▸ What the task requires: When a record contains an image, skip the image and retype the rest of that record exactly.

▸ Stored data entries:
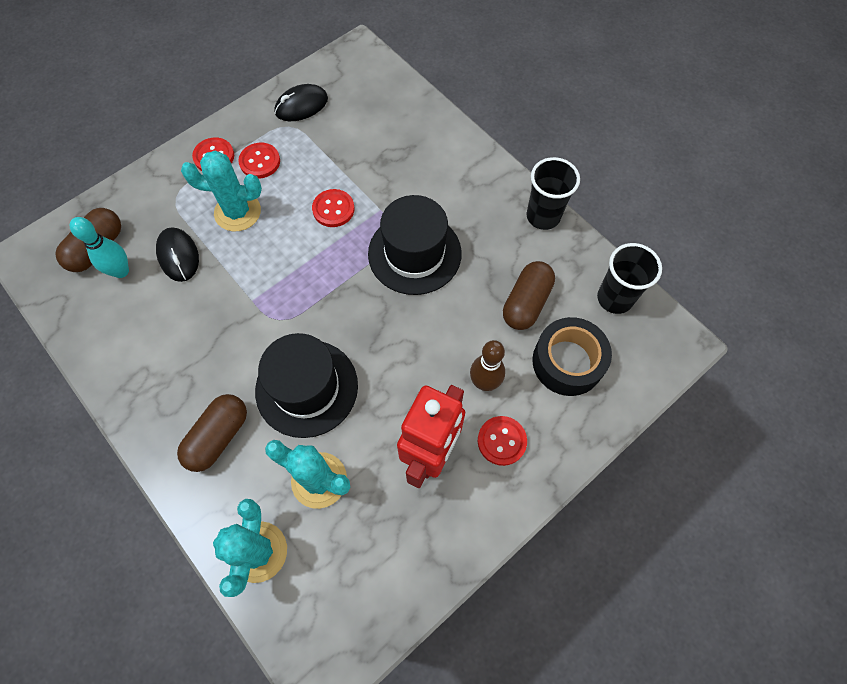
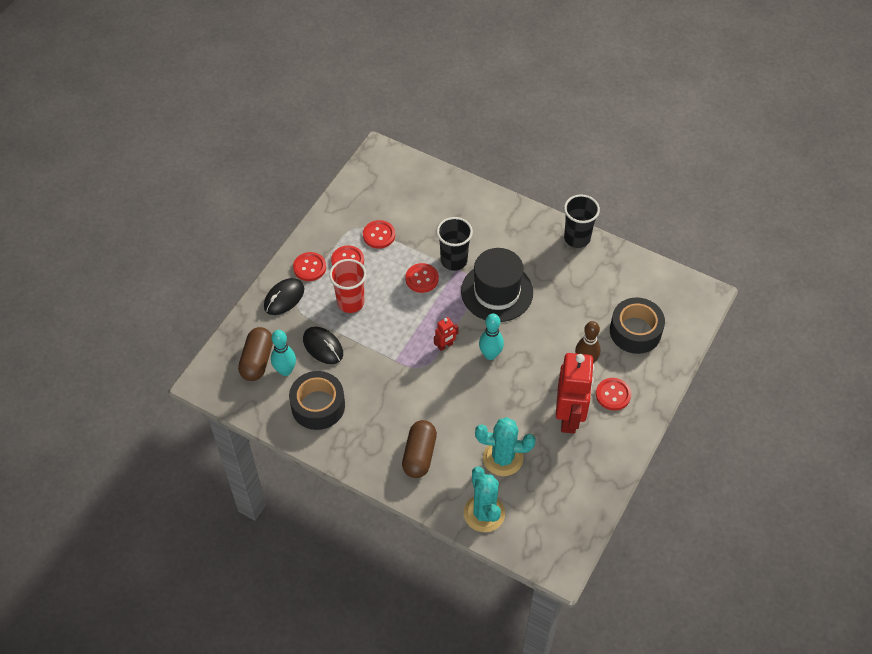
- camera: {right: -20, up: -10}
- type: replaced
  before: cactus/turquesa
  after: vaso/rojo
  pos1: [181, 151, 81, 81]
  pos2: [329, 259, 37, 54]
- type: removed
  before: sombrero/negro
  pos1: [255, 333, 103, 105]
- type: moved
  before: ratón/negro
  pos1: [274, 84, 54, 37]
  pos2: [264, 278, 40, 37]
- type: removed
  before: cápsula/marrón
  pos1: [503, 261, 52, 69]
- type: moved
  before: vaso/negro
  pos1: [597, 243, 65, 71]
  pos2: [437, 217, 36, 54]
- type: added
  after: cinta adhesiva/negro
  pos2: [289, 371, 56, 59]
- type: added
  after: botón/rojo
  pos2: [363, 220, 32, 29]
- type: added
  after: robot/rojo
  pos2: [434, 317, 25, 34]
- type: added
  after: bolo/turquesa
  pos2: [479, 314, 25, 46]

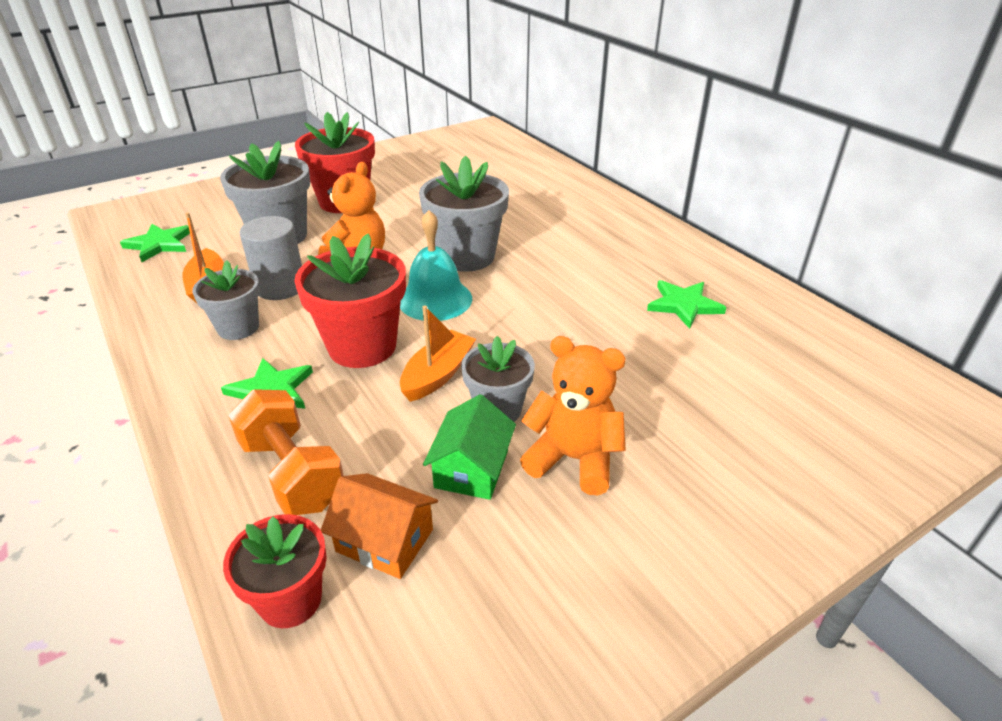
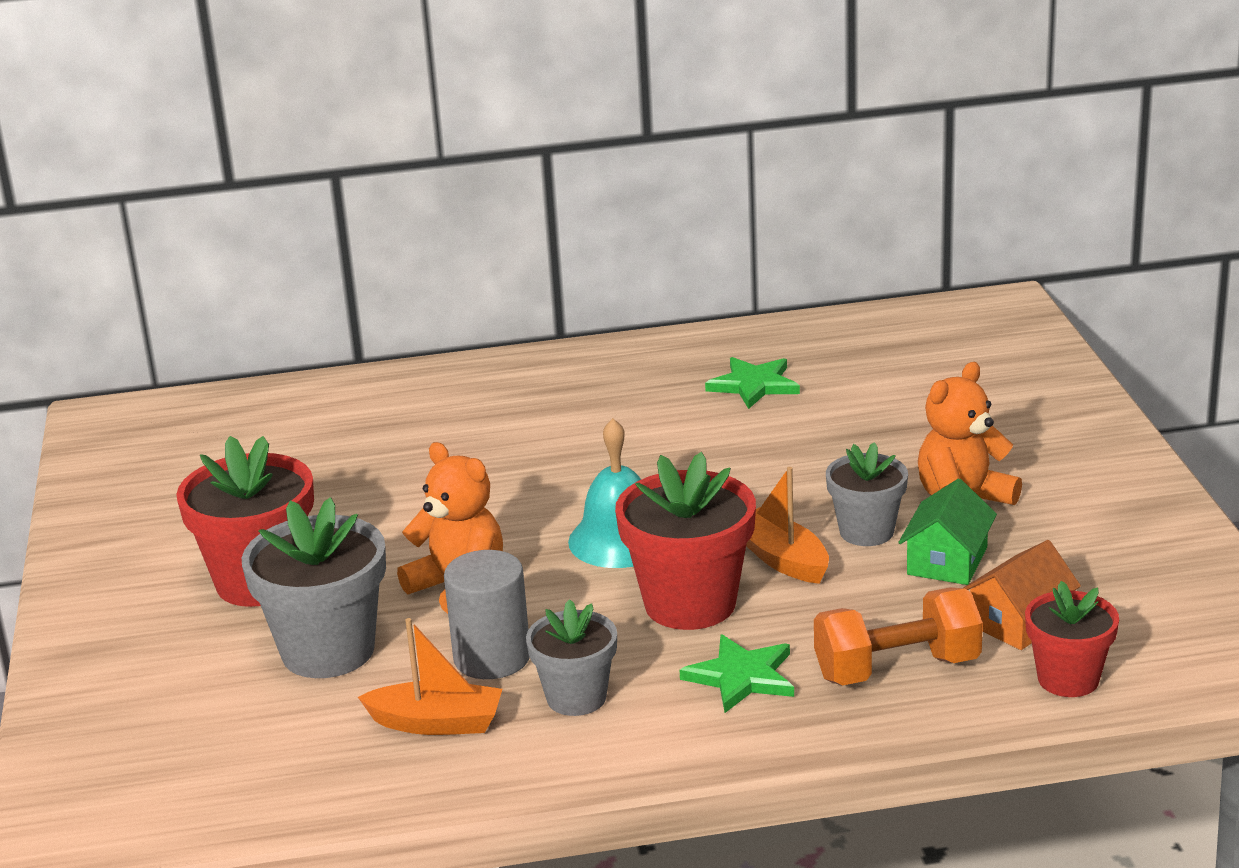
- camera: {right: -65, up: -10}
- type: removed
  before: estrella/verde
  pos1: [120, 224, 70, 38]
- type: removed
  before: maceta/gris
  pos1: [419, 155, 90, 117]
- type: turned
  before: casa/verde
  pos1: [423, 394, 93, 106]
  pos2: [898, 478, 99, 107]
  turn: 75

▸ Written answer:
- camera: {right: -20, up: -10}
- type: replaced
  before: cactus/turquesa
  after: vaso/rojo
  pos1: [181, 151, 81, 81]
  pos2: [329, 259, 37, 54]
- type: removed
  before: sombrero/negro
  pos1: [255, 333, 103, 105]
- type: moved
  before: ratón/negro
  pos1: [274, 84, 54, 37]
  pos2: [264, 278, 40, 37]
- type: removed
  before: cápsula/marrón
  pos1: [503, 261, 52, 69]
- type: moved
  before: vaso/negro
  pos1: [597, 243, 65, 71]
  pos2: [437, 217, 36, 54]
- type: added
  after: cinta adhesiva/negro
  pos2: [289, 371, 56, 59]
- type: added
  after: botón/rojo
  pos2: [363, 220, 32, 29]
- type: added
  after: robot/rojo
  pos2: [434, 317, 25, 34]
- type: added
  after: bolo/turquesa
  pos2: [479, 314, 25, 46]

- camera: {right: -65, up: -10}
- type: removed
  before: estrella/verde
  pos1: [120, 224, 70, 38]
- type: removed
  before: maceta/gris
  pos1: [419, 155, 90, 117]
- type: turned
  before: casa/verde
  pos1: [423, 394, 93, 106]
  pos2: [898, 478, 99, 107]
  turn: 75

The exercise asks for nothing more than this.